(Collected data)
*** Begin section ***
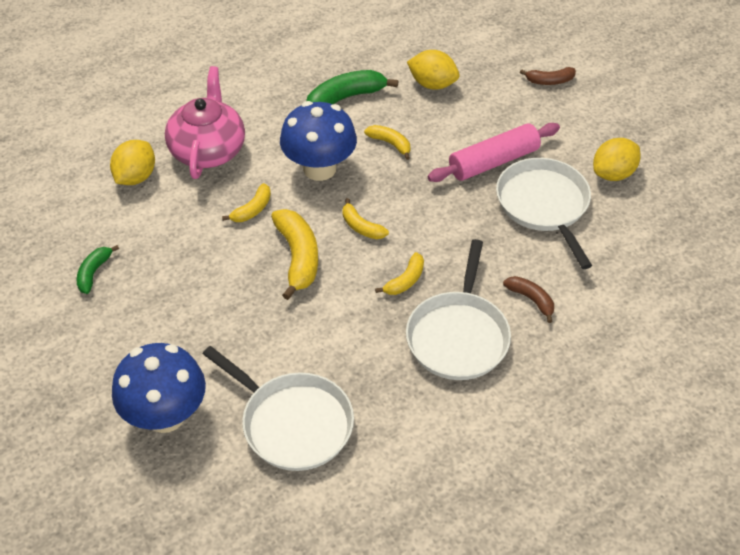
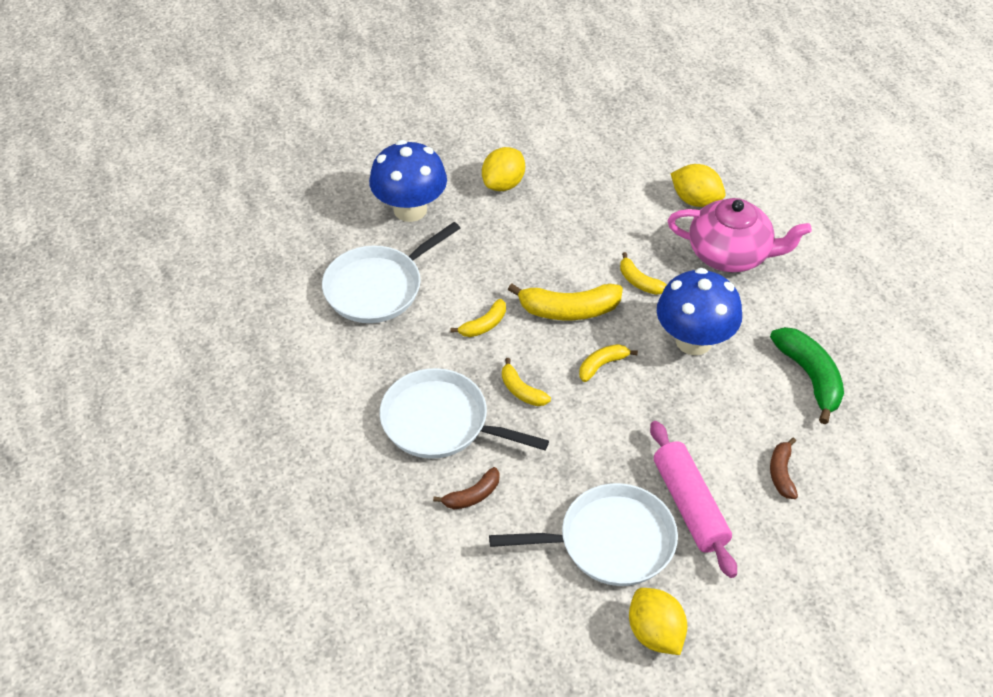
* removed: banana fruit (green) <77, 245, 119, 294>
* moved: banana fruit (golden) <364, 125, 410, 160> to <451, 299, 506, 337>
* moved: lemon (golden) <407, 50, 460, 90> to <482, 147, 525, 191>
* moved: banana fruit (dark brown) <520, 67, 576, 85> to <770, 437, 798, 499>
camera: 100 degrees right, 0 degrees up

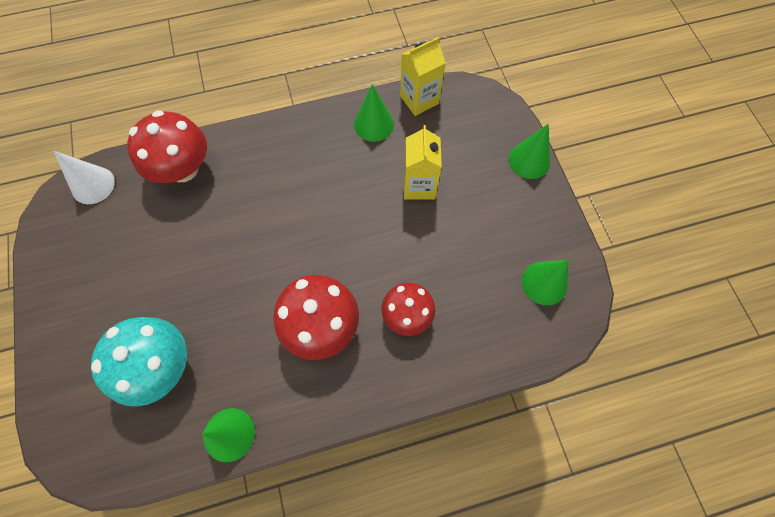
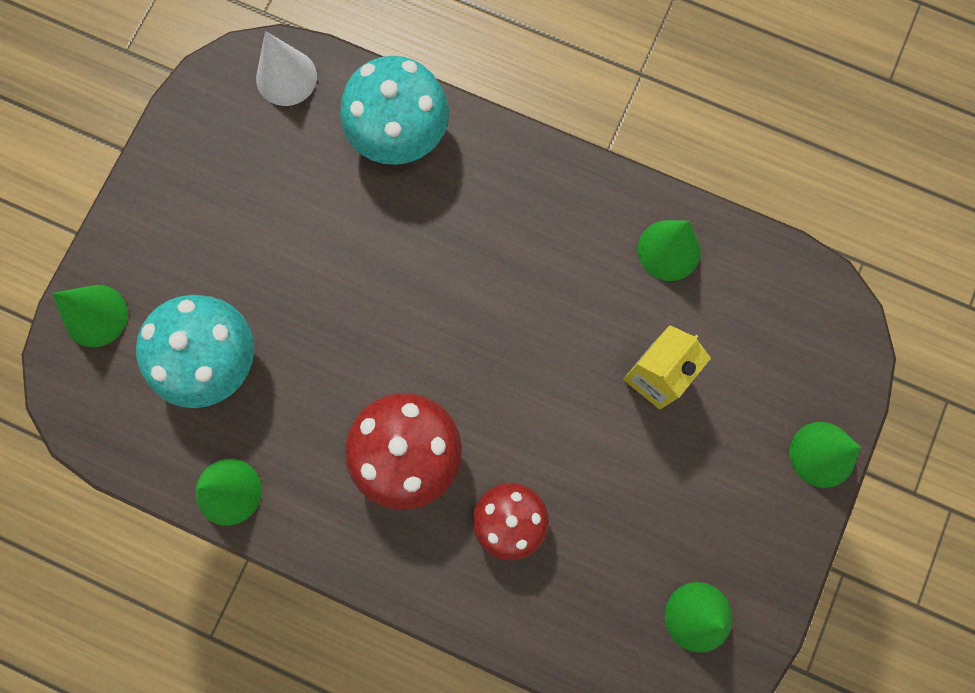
* recoloured: fungus (scarlet) <127, 110, 207, 183> to fungus (aqua) <340, 56, 449, 165>
* removed: carton (golden) <400, 37, 446, 116>
* added: solid cone (green) <52, 285, 128, 347>
camera: 40 degrees right, 10 degrees up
*** End section ***
▶ [Exercise objective]: Could you return all of the entries above exactly, without any images?

▶ [Solution to the exercise]:
* removed: banana fruit (green) <77, 245, 119, 294>
* moved: banana fruit (golden) <364, 125, 410, 160> to <451, 299, 506, 337>
* moved: lemon (golden) <407, 50, 460, 90> to <482, 147, 525, 191>
* moved: banana fruit (dark brown) <520, 67, 576, 85> to <770, 437, 798, 499>
camera: 100 degrees right, 0 degrees up

* recoloured: fungus (scarlet) <127, 110, 207, 183> to fungus (aqua) <340, 56, 449, 165>
* removed: carton (golden) <400, 37, 446, 116>
* added: solid cone (green) <52, 285, 128, 347>
camera: 40 degrees right, 10 degrees up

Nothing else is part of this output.